Data provided:
========================================================================
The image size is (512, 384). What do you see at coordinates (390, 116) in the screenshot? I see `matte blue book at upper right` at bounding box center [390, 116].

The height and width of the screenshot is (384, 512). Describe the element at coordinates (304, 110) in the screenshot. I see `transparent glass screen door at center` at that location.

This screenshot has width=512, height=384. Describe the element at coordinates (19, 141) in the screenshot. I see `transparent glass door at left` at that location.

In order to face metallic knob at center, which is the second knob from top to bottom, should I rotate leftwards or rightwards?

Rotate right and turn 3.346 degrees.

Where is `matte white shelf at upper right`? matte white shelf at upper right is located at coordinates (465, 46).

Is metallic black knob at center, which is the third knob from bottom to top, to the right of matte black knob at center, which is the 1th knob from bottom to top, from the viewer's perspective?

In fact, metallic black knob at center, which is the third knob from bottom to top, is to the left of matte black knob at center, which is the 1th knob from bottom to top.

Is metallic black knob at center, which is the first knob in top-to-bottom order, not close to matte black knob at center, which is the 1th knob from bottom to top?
========================================================================
Repeat the records above, swapping every "knob" for "handle" and leaving the rest unchanged.

Expected answer:
The image size is (512, 384). What do you see at coordinates (390, 116) in the screenshot? I see `matte blue book at upper right` at bounding box center [390, 116].

The height and width of the screenshot is (384, 512). Describe the element at coordinates (304, 110) in the screenshot. I see `transparent glass screen door at center` at that location.

This screenshot has width=512, height=384. Describe the element at coordinates (19, 141) in the screenshot. I see `transparent glass door at left` at that location.

In order to face metallic handle at center, which is the second handle from top to bottom, should I rotate leftwards or rightwards?

Rotate right and turn 3.346 degrees.

Where is `matte white shelf at upper right`? matte white shelf at upper right is located at coordinates (465, 46).

Is metallic black handle at center, which is the third handle from bottom to top, to the right of matte black handle at center, which is the 1th handle from bottom to top, from the viewer's perspective?

In fact, metallic black handle at center, which is the third handle from bottom to top, is to the left of matte black handle at center, which is the 1th handle from bottom to top.

Is metallic black handle at center, which is the first handle in top-to-bottom order, not close to matte black handle at center, which is the 1th handle from bottom to top?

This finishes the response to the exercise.